(Excerpts from a dataset)
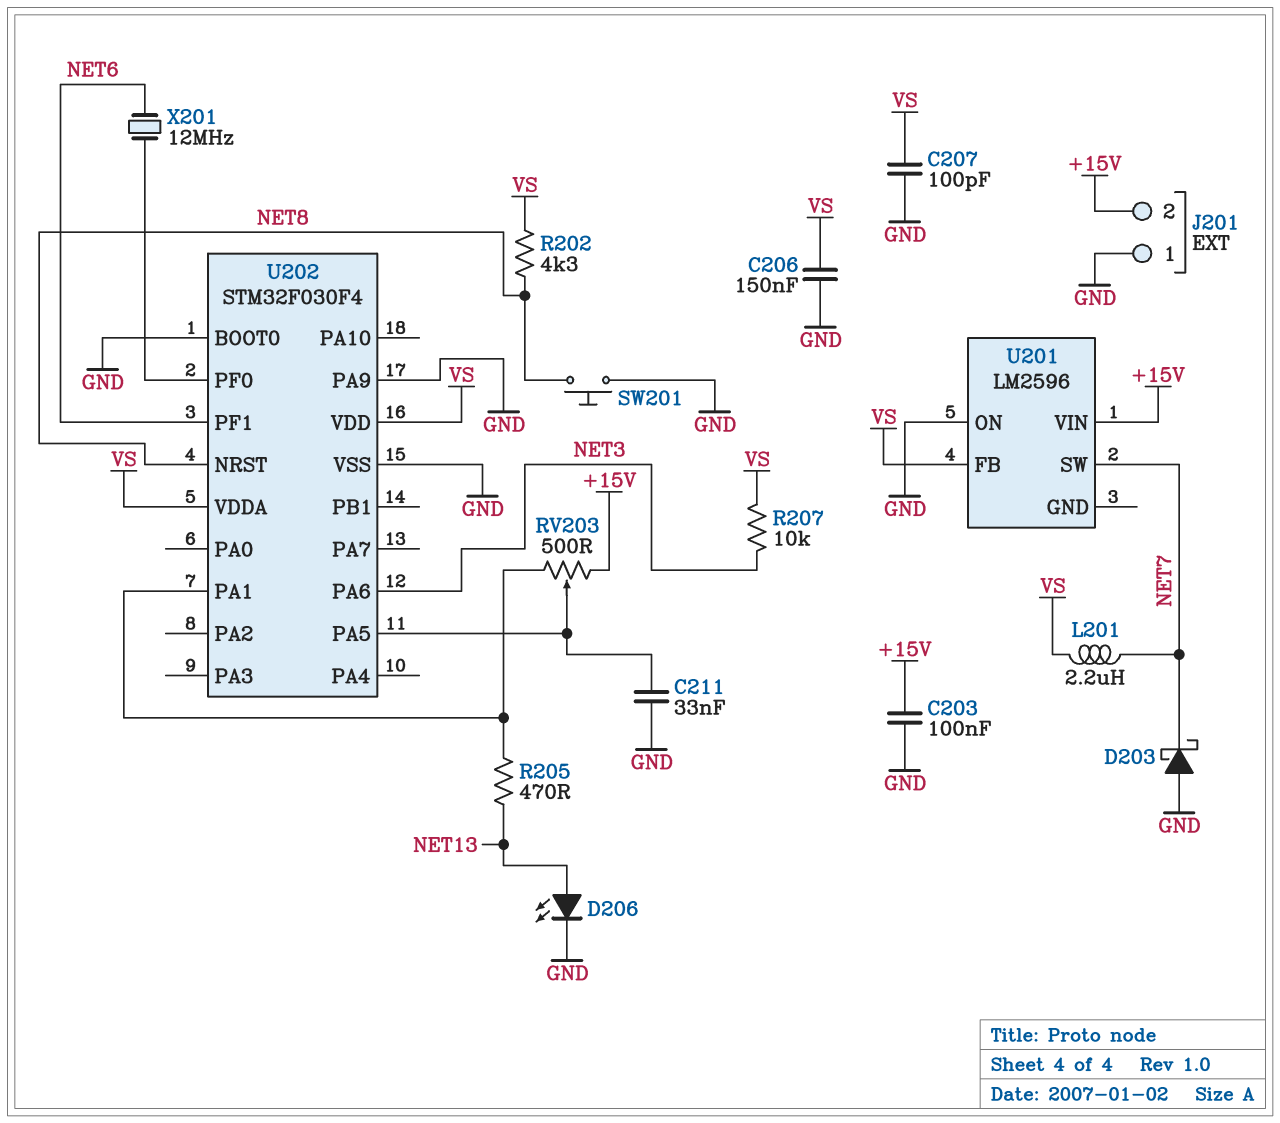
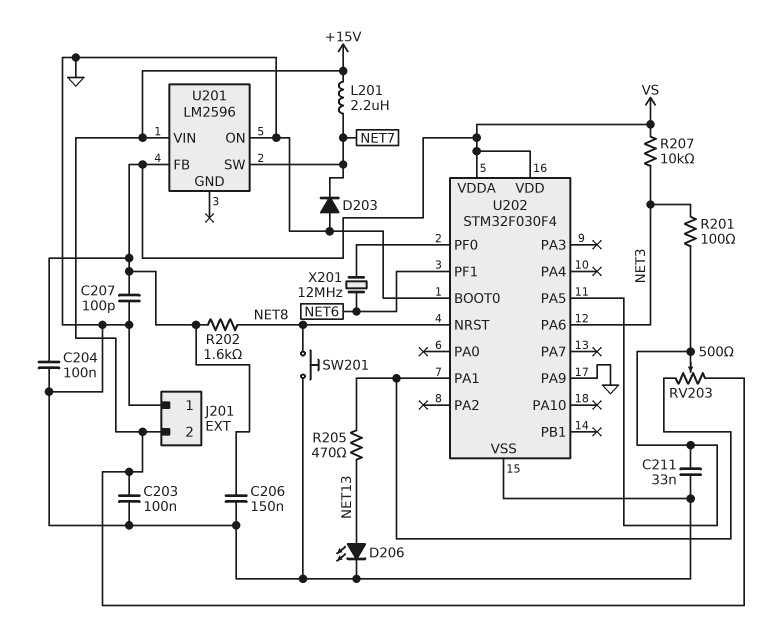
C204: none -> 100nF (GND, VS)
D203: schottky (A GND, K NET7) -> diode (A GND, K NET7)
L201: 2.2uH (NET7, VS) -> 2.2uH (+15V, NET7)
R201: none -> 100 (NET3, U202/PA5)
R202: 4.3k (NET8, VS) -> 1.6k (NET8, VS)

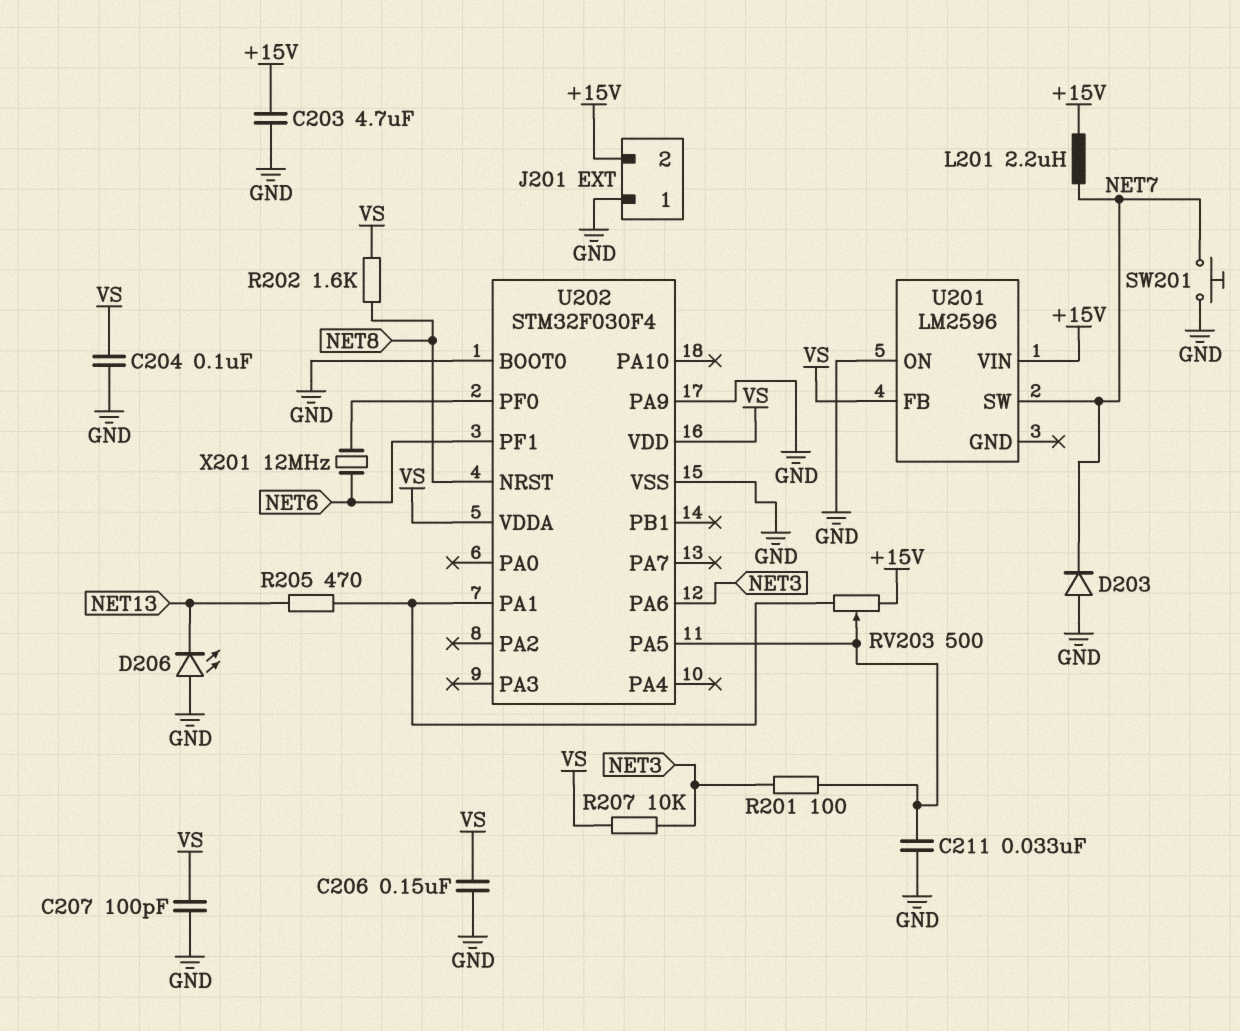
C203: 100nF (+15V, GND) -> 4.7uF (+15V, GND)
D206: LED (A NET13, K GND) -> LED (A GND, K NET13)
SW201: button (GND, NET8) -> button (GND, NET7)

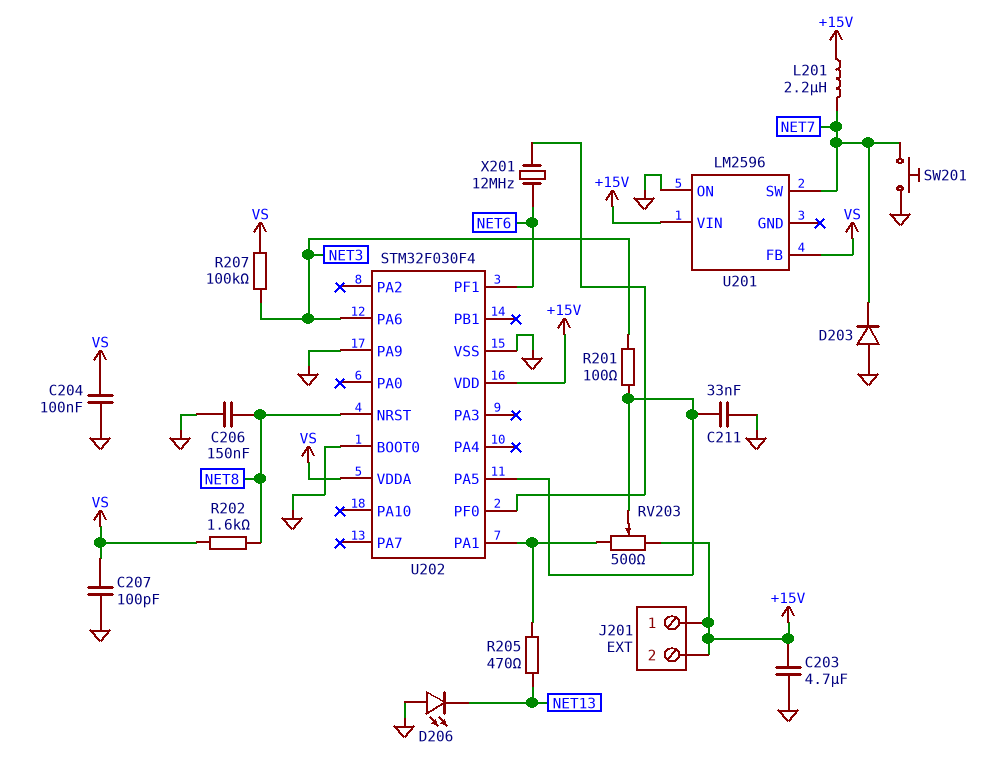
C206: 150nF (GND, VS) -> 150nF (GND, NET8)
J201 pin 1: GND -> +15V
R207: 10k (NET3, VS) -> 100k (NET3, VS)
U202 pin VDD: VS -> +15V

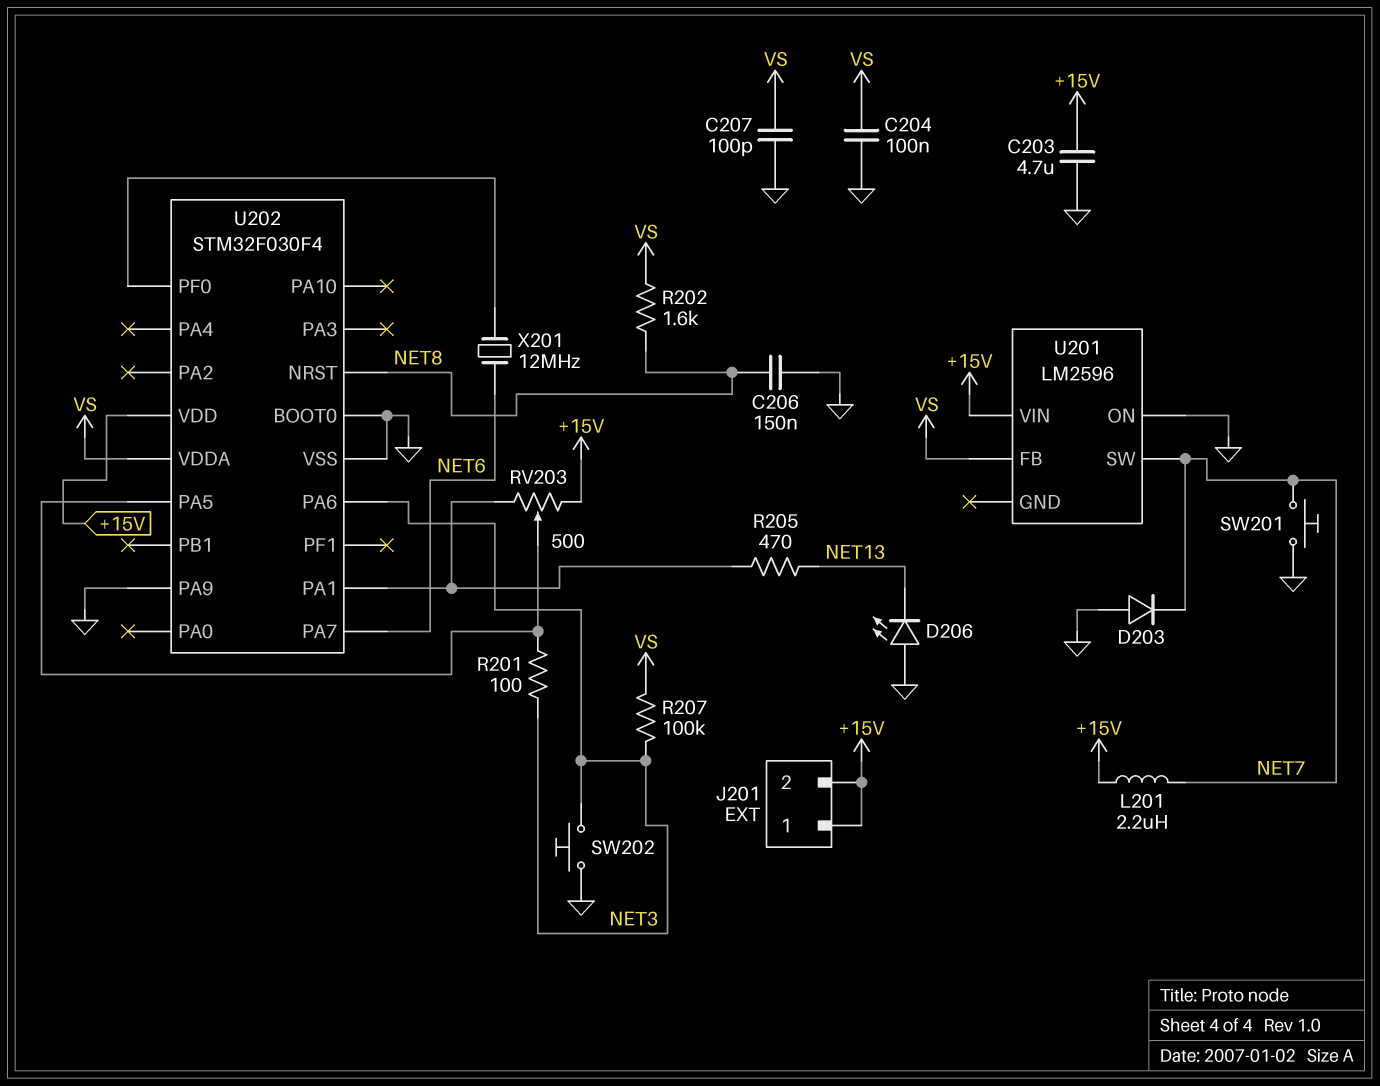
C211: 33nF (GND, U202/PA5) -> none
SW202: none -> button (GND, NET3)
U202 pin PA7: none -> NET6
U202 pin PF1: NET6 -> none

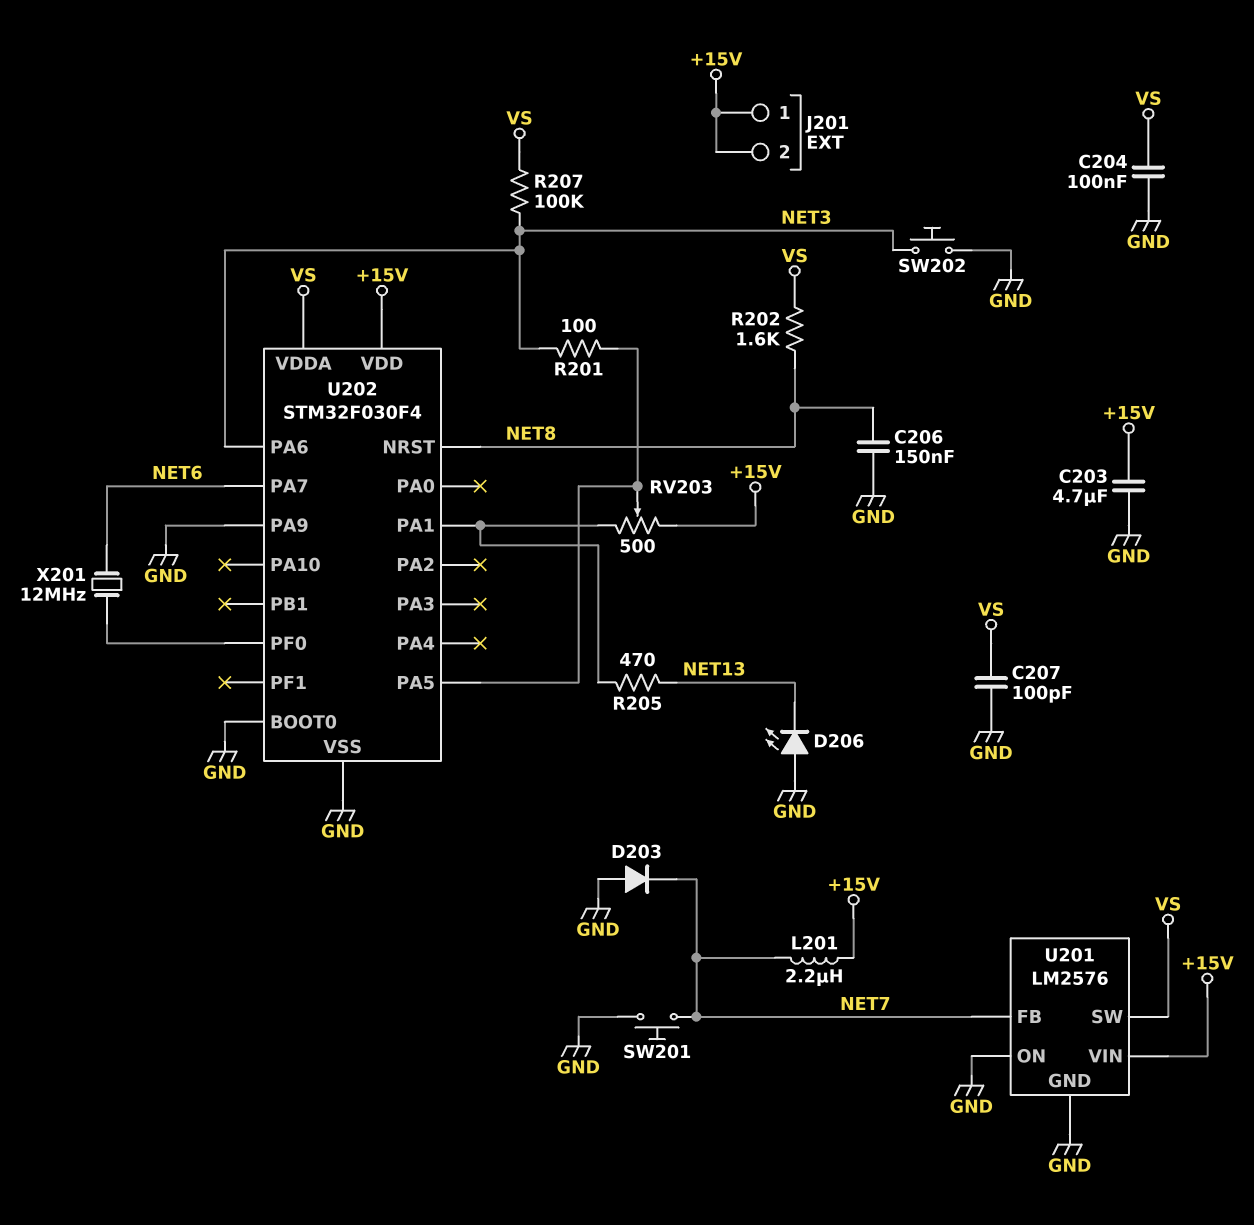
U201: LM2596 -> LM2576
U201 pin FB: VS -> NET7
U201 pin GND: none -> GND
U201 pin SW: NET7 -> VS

__Problem to solve__.
Return each entry exactly as it appears above, but exclude the pictures.

__Written solution__.
C204: none -> 100nF (GND, VS)
D203: schottky (A GND, K NET7) -> diode (A GND, K NET7)
L201: 2.2uH (NET7, VS) -> 2.2uH (+15V, NET7)
R201: none -> 100 (NET3, U202/PA5)
R202: 4.3k (NET8, VS) -> 1.6k (NET8, VS)

C203: 100nF (+15V, GND) -> 4.7uF (+15V, GND)
D206: LED (A NET13, K GND) -> LED (A GND, K NET13)
SW201: button (GND, NET8) -> button (GND, NET7)

C206: 150nF (GND, VS) -> 150nF (GND, NET8)
J201 pin 1: GND -> +15V
R207: 10k (NET3, VS) -> 100k (NET3, VS)
U202 pin VDD: VS -> +15V

C211: 33nF (GND, U202/PA5) -> none
SW202: none -> button (GND, NET3)
U202 pin PA7: none -> NET6
U202 pin PF1: NET6 -> none

U201: LM2596 -> LM2576
U201 pin FB: VS -> NET7
U201 pin GND: none -> GND
U201 pin SW: NET7 -> VS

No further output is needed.